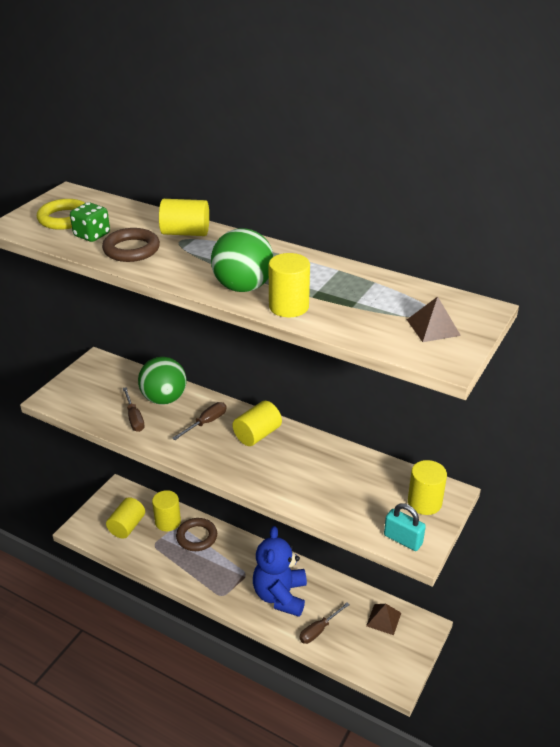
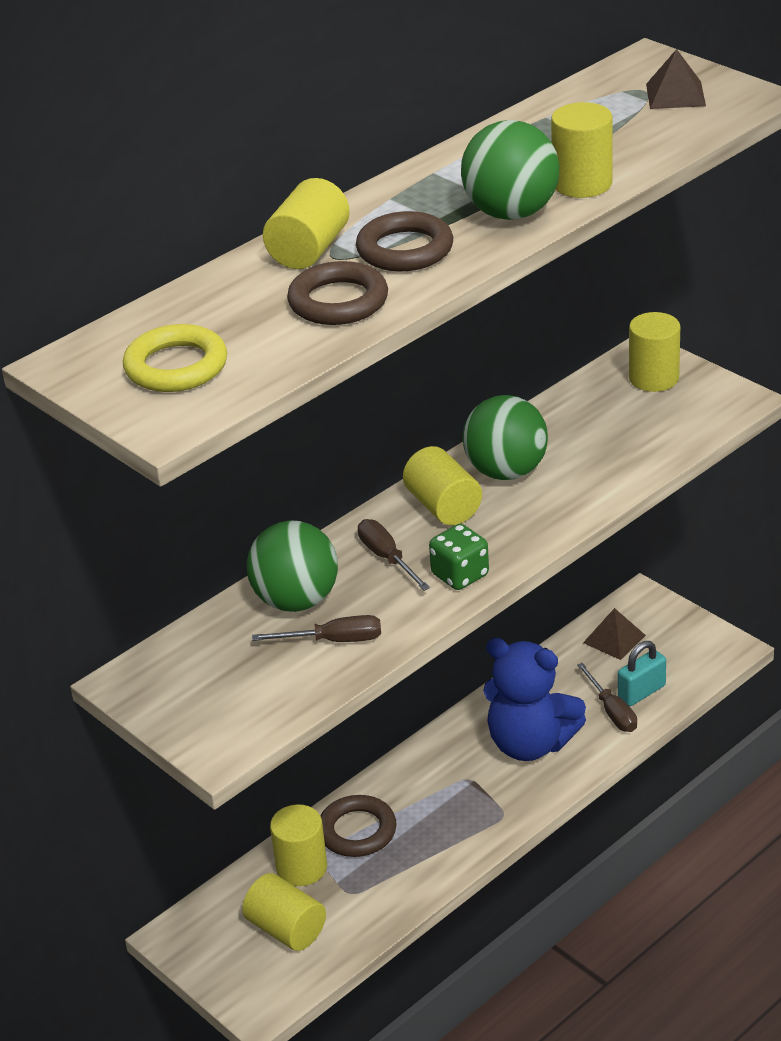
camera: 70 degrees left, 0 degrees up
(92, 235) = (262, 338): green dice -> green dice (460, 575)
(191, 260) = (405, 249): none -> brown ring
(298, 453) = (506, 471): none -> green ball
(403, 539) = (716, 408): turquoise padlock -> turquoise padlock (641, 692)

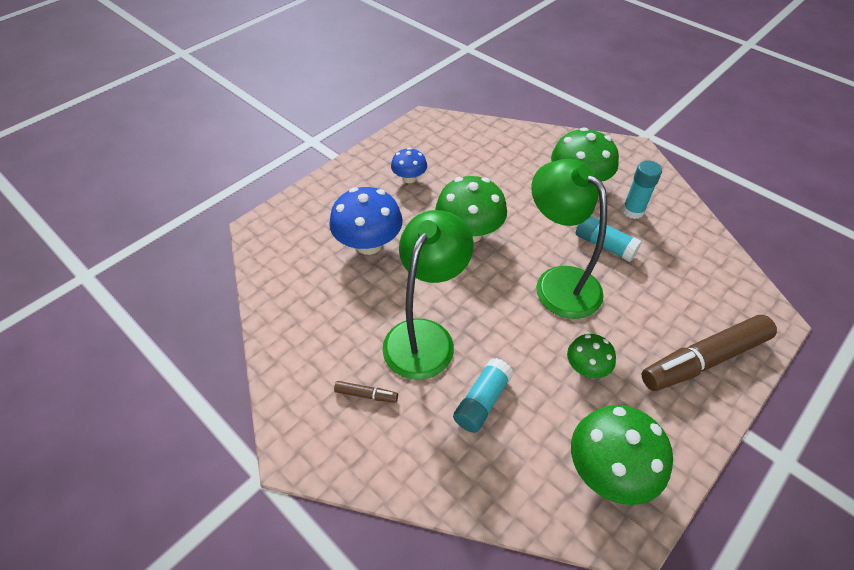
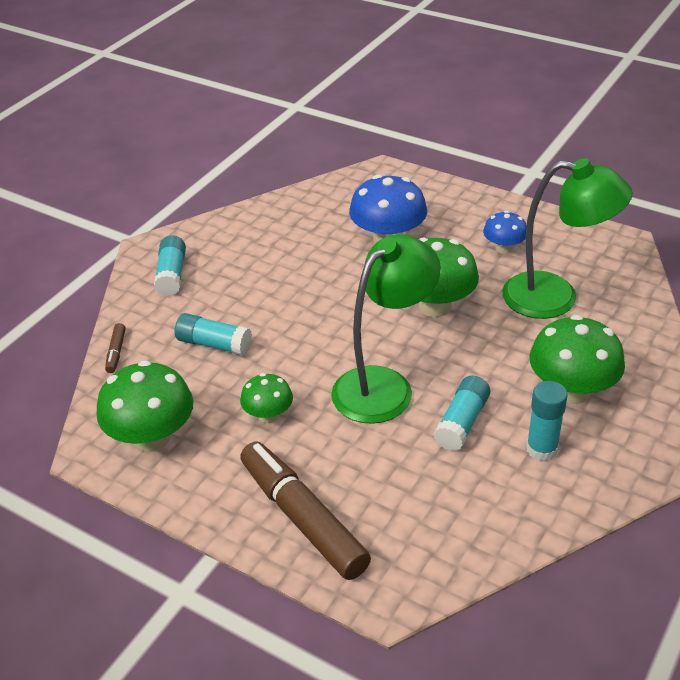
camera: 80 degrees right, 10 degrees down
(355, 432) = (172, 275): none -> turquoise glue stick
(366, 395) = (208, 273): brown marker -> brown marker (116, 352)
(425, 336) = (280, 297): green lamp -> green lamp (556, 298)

┄┄┄┄┄┄┄┄┄┄┄┄┄┄┄┄┄┄┄┄

■ **Exercise description**
In your reply, please print exactly the lines from the one with "(92, 235) = (262, 338): green" through the final line of the listing above, both included, and no pictures.

■ **Result**
(92, 235) = (262, 338): green dice -> green dice (460, 575)
(191, 260) = (405, 249): none -> brown ring
(298, 453) = (506, 471): none -> green ball
(403, 539) = (716, 408): turquoise padlock -> turquoise padlock (641, 692)

camera: 80 degrees right, 10 degrees down
(355, 432) = (172, 275): none -> turquoise glue stick
(366, 395) = (208, 273): brown marker -> brown marker (116, 352)
(425, 336) = (280, 297): green lamp -> green lamp (556, 298)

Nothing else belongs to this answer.